(Records supplied begins)

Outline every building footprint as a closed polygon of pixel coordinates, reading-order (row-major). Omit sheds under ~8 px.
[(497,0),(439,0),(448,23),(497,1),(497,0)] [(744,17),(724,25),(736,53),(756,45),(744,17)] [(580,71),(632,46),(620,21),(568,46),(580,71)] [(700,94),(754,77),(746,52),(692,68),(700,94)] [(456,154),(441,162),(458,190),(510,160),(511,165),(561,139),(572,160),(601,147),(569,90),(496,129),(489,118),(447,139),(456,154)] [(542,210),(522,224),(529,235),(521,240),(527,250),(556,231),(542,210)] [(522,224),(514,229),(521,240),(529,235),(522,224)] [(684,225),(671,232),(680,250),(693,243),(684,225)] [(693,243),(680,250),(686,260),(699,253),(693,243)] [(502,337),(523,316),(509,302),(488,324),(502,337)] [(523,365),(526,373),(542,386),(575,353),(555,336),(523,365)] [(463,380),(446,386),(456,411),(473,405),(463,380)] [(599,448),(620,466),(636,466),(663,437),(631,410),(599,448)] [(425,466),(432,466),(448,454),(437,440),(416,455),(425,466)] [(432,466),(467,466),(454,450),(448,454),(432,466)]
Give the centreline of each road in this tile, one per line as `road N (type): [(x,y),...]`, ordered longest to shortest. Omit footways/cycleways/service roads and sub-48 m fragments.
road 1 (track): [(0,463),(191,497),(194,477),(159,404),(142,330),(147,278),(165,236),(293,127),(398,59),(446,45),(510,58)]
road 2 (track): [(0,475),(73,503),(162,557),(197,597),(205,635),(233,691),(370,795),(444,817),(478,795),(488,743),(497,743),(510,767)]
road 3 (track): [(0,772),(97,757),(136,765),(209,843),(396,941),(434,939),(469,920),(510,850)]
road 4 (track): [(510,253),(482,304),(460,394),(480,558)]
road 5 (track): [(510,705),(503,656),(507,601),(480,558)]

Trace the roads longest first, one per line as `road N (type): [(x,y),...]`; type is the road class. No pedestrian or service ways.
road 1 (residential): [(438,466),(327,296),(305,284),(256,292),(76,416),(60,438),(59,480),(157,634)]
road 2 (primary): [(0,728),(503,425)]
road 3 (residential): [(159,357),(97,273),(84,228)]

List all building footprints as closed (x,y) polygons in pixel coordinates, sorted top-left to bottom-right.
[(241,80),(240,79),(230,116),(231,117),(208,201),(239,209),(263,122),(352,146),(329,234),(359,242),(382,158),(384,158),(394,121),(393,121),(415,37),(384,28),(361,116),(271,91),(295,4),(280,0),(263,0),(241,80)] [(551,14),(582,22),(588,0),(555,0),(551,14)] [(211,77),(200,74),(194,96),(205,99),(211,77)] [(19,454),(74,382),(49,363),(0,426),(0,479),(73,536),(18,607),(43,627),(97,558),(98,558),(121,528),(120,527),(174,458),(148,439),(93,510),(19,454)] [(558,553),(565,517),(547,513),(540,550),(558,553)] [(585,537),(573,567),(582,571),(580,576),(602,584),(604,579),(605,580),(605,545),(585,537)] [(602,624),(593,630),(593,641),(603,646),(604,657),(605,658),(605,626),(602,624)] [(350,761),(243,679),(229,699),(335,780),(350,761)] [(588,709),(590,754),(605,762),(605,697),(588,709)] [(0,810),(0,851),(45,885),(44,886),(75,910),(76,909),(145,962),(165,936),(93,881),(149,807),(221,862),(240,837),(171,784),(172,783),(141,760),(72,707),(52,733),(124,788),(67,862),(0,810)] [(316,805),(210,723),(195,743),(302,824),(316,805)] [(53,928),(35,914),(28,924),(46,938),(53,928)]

(Records supplied ends)

**Task instructions**: When the line containing "List all building" is found in the records above, restate it and every later line word for word through the last one, and nothing more.

**Solution for this problem**:
List all building footprints as closed (x,y) polygons in pixel coordinates, sorted top-left to bottom-right.
[(241,80),(240,79),(230,116),(231,117),(208,201),(239,209),(263,122),(352,146),(329,234),(359,242),(382,158),(384,158),(394,121),(393,121),(415,37),(384,28),(361,116),(271,91),(295,4),(280,0),(263,0),(241,80)] [(551,14),(582,22),(588,0),(555,0),(551,14)] [(211,77),(200,74),(194,96),(205,99),(211,77)] [(19,454),(74,382),(49,363),(0,426),(0,479),(73,536),(18,607),(43,627),(97,558),(98,558),(121,528),(120,527),(174,458),(148,439),(93,510),(19,454)] [(558,553),(565,517),(547,513),(540,550),(558,553)] [(585,537),(573,567),(582,571),(580,576),(602,584),(604,579),(605,580),(605,545),(585,537)] [(602,624),(593,630),(593,641),(603,646),(604,657),(605,658),(605,626),(602,624)] [(350,761),(243,679),(229,699),(335,780),(350,761)] [(588,709),(590,754),(605,762),(605,697),(588,709)] [(0,810),(0,851),(45,885),(44,886),(75,910),(76,909),(145,962),(165,936),(93,881),(149,807),(221,862),(240,837),(171,784),(172,783),(141,760),(72,707),(52,733),(124,788),(67,862),(0,810)] [(316,805),(210,723),(195,743),(302,824),(316,805)] [(53,928),(35,914),(28,924),(46,938),(53,928)]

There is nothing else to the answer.